WORK TO BE COMPLETED:
Take the line that contains "cyan arrow: (188, 353)" and every line after it in the material below, and quote them exactly.

DATA TO PROCESS:
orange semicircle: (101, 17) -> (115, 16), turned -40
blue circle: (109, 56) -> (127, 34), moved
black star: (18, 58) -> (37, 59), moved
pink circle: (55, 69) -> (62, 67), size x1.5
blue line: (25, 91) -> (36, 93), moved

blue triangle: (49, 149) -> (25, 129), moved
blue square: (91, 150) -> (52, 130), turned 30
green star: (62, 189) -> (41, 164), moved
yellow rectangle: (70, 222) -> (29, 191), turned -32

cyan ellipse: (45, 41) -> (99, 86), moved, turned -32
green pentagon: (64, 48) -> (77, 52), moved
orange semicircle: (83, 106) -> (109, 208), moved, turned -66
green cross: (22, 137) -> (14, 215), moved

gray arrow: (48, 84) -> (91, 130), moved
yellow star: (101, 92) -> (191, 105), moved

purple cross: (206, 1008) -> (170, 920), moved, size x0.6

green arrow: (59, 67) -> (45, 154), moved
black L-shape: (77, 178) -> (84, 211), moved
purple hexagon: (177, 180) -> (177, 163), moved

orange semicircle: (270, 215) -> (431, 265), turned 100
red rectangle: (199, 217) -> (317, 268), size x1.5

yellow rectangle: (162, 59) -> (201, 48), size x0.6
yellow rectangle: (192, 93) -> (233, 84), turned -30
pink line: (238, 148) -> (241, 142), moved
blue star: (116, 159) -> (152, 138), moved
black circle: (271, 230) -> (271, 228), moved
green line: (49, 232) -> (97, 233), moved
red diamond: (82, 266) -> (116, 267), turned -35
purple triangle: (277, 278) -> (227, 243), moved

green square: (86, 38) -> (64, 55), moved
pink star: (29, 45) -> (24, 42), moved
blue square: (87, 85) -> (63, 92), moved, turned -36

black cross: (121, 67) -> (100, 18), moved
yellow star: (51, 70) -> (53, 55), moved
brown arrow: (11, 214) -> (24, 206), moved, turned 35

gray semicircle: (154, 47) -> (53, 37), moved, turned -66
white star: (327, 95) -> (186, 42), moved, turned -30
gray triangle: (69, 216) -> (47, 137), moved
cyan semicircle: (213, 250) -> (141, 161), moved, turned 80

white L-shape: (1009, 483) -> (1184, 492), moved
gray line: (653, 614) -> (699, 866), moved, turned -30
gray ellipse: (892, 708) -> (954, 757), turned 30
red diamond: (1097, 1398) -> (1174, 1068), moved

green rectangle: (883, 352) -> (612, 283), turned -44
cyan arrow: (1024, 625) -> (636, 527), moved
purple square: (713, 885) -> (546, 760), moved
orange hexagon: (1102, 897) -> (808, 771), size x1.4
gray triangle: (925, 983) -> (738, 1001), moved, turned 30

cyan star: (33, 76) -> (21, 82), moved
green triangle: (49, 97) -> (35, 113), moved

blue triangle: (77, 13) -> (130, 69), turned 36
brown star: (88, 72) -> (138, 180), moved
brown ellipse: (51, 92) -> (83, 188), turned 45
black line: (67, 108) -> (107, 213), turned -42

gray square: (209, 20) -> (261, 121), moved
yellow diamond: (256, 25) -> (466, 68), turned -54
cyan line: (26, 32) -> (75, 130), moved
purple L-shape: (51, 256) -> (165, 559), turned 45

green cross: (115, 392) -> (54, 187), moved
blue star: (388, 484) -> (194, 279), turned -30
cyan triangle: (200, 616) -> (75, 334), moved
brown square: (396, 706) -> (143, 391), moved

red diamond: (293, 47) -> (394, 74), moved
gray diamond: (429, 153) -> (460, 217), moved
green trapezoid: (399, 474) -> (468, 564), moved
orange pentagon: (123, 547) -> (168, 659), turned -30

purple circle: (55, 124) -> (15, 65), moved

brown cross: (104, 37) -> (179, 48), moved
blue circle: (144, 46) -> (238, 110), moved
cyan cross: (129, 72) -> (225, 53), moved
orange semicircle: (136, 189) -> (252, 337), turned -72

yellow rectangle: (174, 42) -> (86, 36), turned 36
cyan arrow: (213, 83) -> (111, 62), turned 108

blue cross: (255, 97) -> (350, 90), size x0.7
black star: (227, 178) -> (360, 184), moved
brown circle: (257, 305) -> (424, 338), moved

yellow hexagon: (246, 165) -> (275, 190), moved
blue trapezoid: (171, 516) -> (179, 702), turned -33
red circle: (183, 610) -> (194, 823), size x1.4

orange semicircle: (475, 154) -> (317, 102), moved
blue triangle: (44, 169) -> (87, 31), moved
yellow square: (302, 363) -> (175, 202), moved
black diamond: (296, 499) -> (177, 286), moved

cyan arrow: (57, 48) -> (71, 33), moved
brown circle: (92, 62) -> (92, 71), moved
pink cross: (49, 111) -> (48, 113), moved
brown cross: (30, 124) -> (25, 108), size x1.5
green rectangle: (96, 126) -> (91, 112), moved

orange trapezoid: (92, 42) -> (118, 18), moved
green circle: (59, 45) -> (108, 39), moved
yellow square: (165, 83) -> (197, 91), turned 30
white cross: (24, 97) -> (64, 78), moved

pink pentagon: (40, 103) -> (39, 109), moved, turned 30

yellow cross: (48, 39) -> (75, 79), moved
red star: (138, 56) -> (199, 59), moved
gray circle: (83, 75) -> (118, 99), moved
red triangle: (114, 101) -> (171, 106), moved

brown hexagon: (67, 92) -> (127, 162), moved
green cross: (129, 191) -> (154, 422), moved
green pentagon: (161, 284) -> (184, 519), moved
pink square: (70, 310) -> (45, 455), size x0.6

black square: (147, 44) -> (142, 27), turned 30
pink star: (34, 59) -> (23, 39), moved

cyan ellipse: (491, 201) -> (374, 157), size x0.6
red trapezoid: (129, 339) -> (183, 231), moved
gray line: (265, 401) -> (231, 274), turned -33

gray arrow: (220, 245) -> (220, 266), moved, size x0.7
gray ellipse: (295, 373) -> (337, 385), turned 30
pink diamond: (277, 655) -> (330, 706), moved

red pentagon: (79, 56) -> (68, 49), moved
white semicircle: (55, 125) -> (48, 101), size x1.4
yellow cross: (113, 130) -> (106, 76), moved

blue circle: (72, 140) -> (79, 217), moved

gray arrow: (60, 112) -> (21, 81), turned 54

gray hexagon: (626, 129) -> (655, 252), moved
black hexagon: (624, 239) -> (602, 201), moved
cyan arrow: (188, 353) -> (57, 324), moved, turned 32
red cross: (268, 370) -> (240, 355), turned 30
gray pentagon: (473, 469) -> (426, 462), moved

EXERCISE RESULT:
cyan arrow: (188, 353) -> (57, 324), moved, turned 32
red cross: (268, 370) -> (240, 355), turned 30
gray pentagon: (473, 469) -> (426, 462), moved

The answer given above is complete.